--- Directions for this task ---
Without any pictures, output the records exactly as they are.
─── Available data
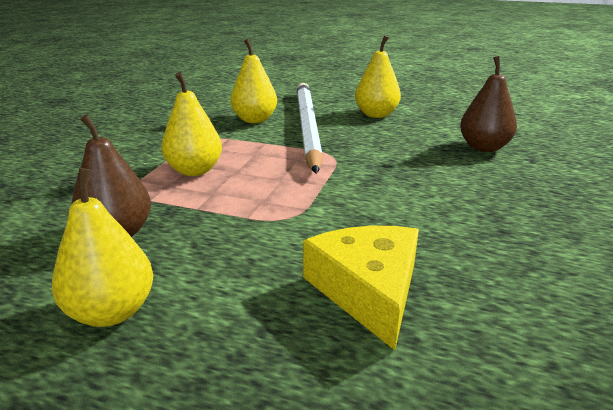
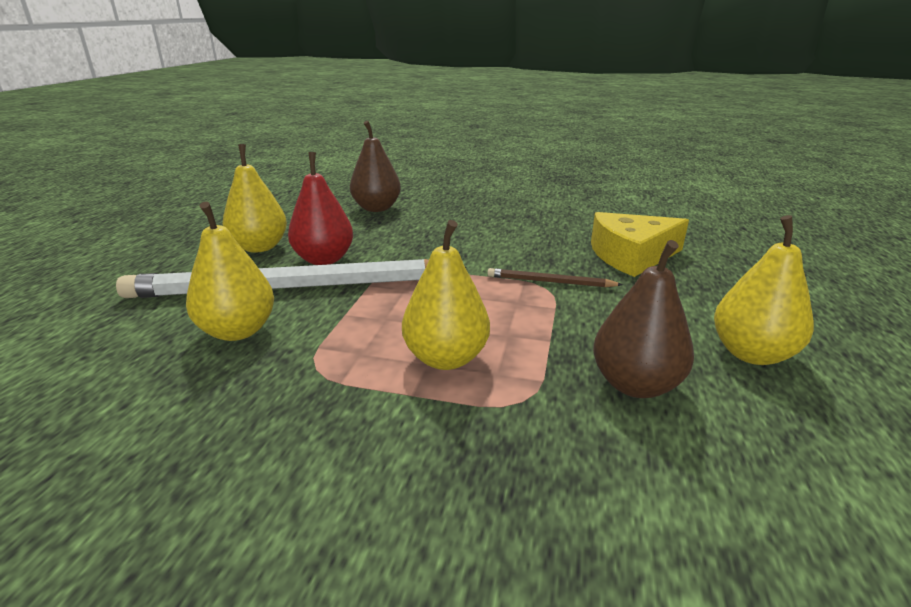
camera: 95 degrees left, 0 degrees up
(299, 221) = (550, 282): none -> brown pencil
(354, 133) = (324, 259): none -> red pear

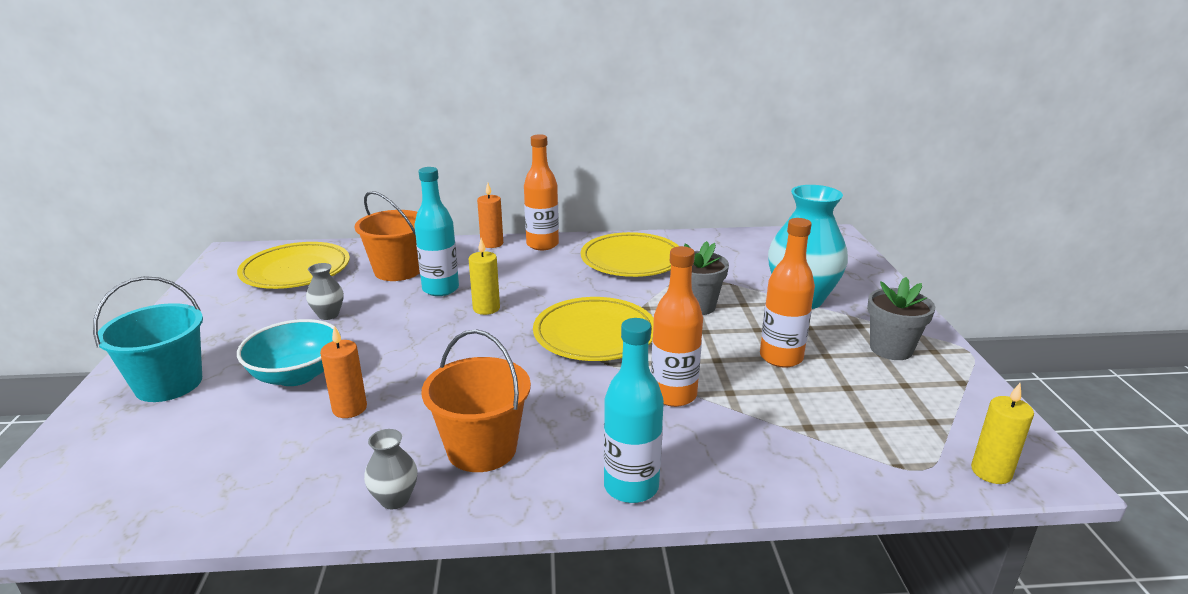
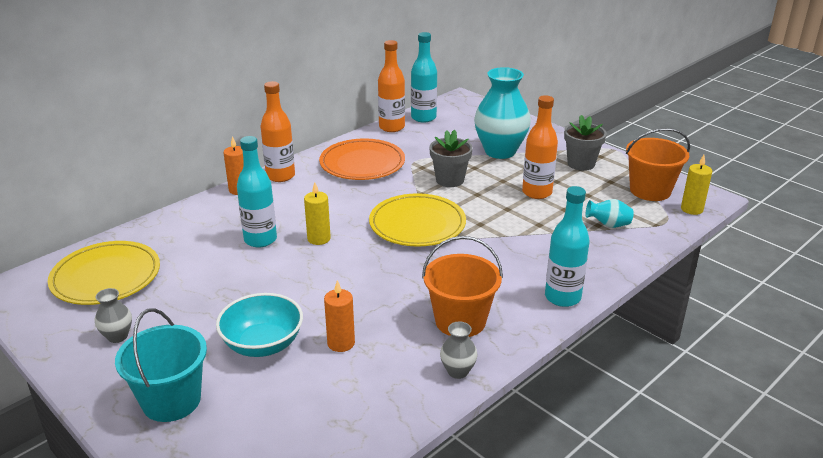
camera: 40 degrees left, 5 degrees up
(328, 315) = (205, 296): grey vase -> grey vase (117, 336)
(398, 270) = (199, 240): orange bucket -> orange bucket (650, 190)
(631, 260) = (362, 164): yellow plate -> orange plate
(673, 395) = (514, 240): orange bottle -> orange bottle (391, 127)
(761, 240) = (423, 118): none -> turquoise bottle
(823, 434) = (608, 225): none -> turquoise vase

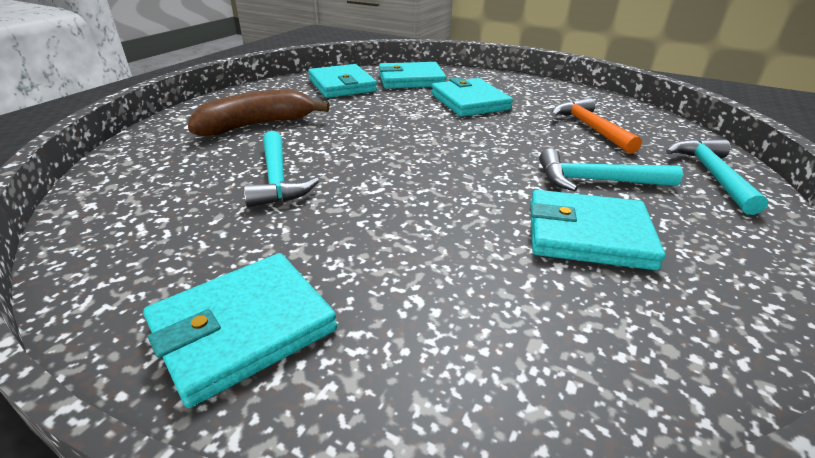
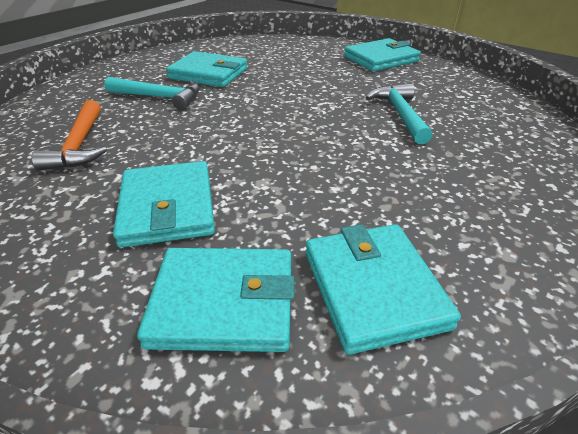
camera: 170 degrees left, 5 degrees up
(257, 125) = (462, 179): brown banana -> none
(711, 175) = (69, 95): turquoise hammer -> none

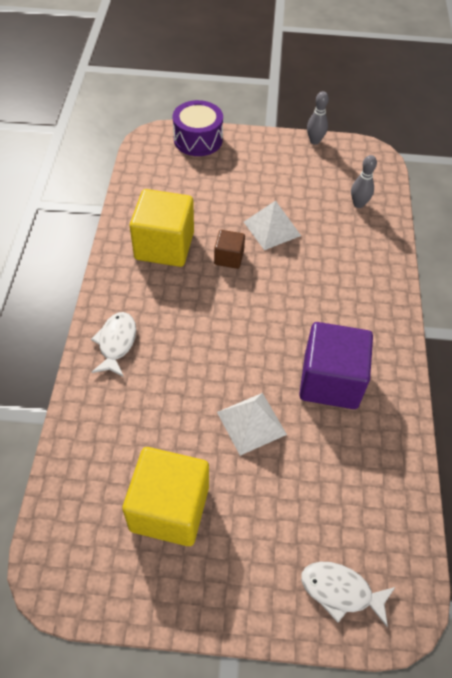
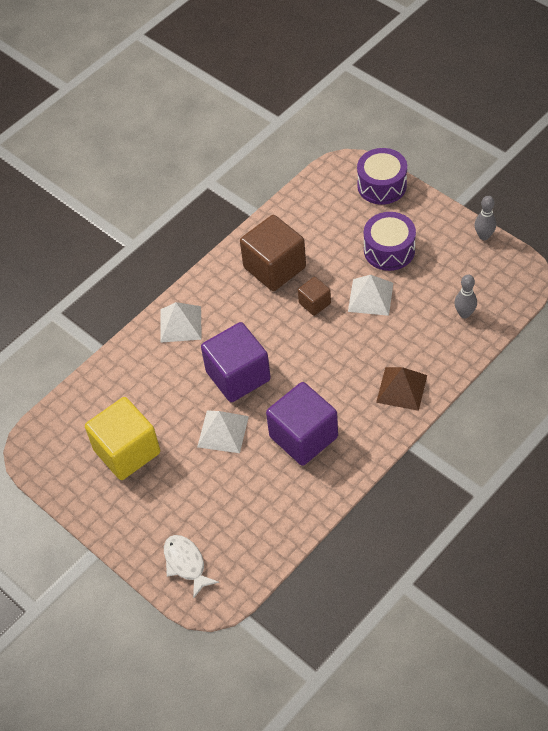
camera: 45 degrees right, 0 degrees up
(116, 343) = (181, 324): white fish -> white pyramid
(164, 246) = (274, 267): yellow cube -> brown cube
(217, 360) = (238, 376): none -> purple cube
(251, 185) = (389, 250): none -> purple drum
(370, 289) = (401, 388): none -> brown pyramid

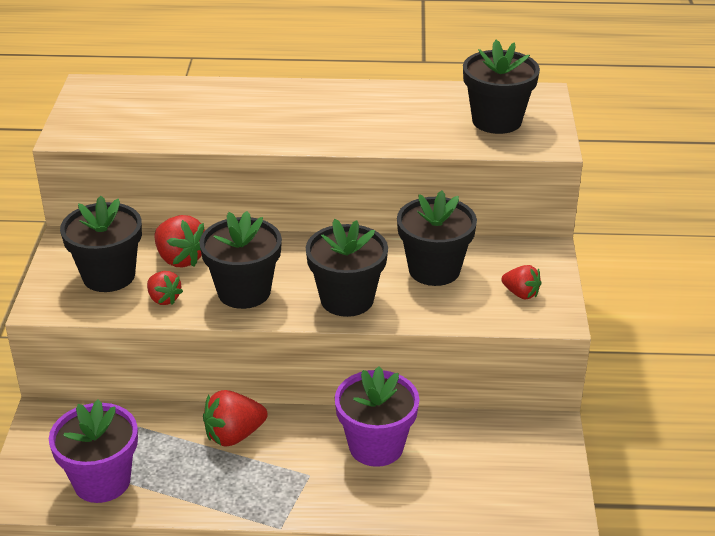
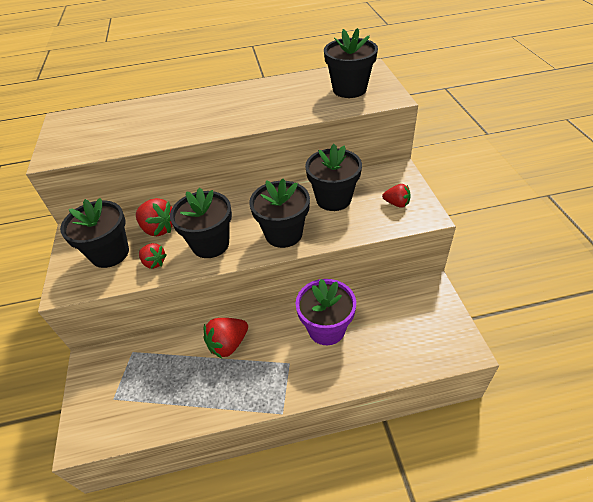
camera: 10 degrees left, 10 degrees up
(102, 481) = (143, 407): purple flower pot -> none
──────
--- Task output ---
camera: 95 degrees left, 0 degrees up
(299, 221) = (550, 282): none -> brown pencil
(354, 133) = (324, 259): none -> red pear

camera: 40 degrees left, 5 degrees up
(328, 315) = (205, 296): grey vase -> grey vase (117, 336)
(398, 270) = (199, 240): orange bucket -> orange bucket (650, 190)
(631, 260) = (362, 164): yellow plate -> orange plate
(673, 395) = (514, 240): orange bottle -> orange bottle (391, 127)
(761, 240) = (423, 118): none -> turquoise bottle
(823, 434) = (608, 225): none -> turquoise vase

camera: 170 degrees left, 5 degrees up
(257, 125) = (462, 179): brown banana -> none
(711, 175) = (69, 95): turquoise hammer -> none

camera: 45 degrees right, 0 degrees up
(116, 343) = (181, 324): white fish -> white pyramid
(164, 246) = (274, 267): yellow cube -> brown cube
(217, 360) = (238, 376): none -> purple cube
(251, 185) = (389, 250): none -> purple drum
(370, 289) = (401, 388): none -> brown pyramid

camera: 10 degrees left, 10 degrees up
(102, 481) = (143, 407): purple flower pot -> none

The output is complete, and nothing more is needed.